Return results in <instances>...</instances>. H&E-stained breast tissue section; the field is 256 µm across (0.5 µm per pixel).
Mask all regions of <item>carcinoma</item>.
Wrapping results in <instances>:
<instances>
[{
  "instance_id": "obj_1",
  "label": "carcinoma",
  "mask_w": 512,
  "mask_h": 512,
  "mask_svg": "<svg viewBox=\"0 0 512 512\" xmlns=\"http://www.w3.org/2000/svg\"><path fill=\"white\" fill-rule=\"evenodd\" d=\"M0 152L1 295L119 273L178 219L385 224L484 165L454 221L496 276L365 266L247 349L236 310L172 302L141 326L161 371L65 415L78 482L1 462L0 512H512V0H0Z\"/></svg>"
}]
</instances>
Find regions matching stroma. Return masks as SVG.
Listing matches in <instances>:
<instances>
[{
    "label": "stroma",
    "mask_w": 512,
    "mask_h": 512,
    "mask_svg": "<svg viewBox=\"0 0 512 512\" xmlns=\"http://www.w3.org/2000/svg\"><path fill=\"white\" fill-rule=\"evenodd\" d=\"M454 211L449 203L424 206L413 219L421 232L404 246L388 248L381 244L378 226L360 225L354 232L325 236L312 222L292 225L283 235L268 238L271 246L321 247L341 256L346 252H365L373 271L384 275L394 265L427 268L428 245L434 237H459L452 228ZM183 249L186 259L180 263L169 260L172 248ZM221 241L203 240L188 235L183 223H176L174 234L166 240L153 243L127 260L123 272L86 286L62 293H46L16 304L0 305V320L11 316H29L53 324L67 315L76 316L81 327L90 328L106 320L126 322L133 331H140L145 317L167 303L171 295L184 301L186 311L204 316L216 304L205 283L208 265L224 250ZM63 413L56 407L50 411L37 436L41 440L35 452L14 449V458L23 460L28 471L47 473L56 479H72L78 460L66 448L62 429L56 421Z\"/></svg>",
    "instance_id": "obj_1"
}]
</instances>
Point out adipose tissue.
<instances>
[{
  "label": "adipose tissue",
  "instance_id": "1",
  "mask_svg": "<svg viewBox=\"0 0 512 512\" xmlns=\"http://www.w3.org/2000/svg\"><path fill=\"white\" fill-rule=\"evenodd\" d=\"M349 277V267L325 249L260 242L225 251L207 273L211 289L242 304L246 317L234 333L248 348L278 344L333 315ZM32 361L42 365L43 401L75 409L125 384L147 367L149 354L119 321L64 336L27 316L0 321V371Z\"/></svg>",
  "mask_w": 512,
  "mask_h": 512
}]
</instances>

#### [Exercise instructions]
Copy out each line exactly as written.

#### [Solution]
Return results in <instances>...</instances>. H&E-stained breast tissue section; the field is 256 µm across (0.5 µm per pixel).
Mask all regions of <item>carcinoma</item>.
Wrapping results in <instances>:
<instances>
[{
  "instance_id": "obj_1",
  "label": "carcinoma",
  "mask_w": 512,
  "mask_h": 512,
  "mask_svg": "<svg viewBox=\"0 0 512 512\" xmlns=\"http://www.w3.org/2000/svg\"><path fill=\"white\" fill-rule=\"evenodd\" d=\"M0 152L1 295L119 273L178 219L385 224L484 165L454 221L496 276L365 266L247 349L236 310L172 302L141 326L161 371L65 415L78 482L1 462L0 512H512V0H0Z\"/></svg>"
}]
</instances>
Find regions matching stroma. Return masks as SVG.
Listing matches in <instances>:
<instances>
[{
    "label": "stroma",
    "mask_w": 512,
    "mask_h": 512,
    "mask_svg": "<svg viewBox=\"0 0 512 512\" xmlns=\"http://www.w3.org/2000/svg\"><path fill=\"white\" fill-rule=\"evenodd\" d=\"M454 211L449 203L424 206L413 219L421 232L404 246L388 248L381 244L378 226L360 225L354 232L325 236L312 222L292 225L283 235L268 238L271 246L321 247L341 256L346 252H365L373 271L384 275L394 265L427 268L428 245L434 237H459L452 228ZM183 249L186 259L180 263L169 260L172 248ZM221 241L203 240L188 235L183 223H176L174 234L166 240L153 243L127 260L123 272L86 286L62 293H46L16 304L0 305V320L11 316H29L53 324L67 315L76 316L81 327L90 328L106 320L126 322L133 331H140L145 317L167 303L171 295L184 301L186 311L204 316L216 304L205 283L208 265L224 250ZM63 413L56 407L50 411L37 436L41 440L35 452L14 449V458L23 460L28 471L47 473L56 479H72L78 460L66 448L62 429L56 421Z\"/></svg>",
    "instance_id": "obj_1"
}]
</instances>
Point out adipose tissue.
<instances>
[{
  "label": "adipose tissue",
  "instance_id": "1",
  "mask_svg": "<svg viewBox=\"0 0 512 512\" xmlns=\"http://www.w3.org/2000/svg\"><path fill=\"white\" fill-rule=\"evenodd\" d=\"M349 277V267L325 249L260 242L225 251L207 273L211 289L242 304L246 317L234 333L248 348L278 344L333 315ZM32 361L42 365L43 401L75 409L125 384L147 367L149 354L119 321L64 336L27 316L0 321V371Z\"/></svg>",
  "mask_w": 512,
  "mask_h": 512
}]
</instances>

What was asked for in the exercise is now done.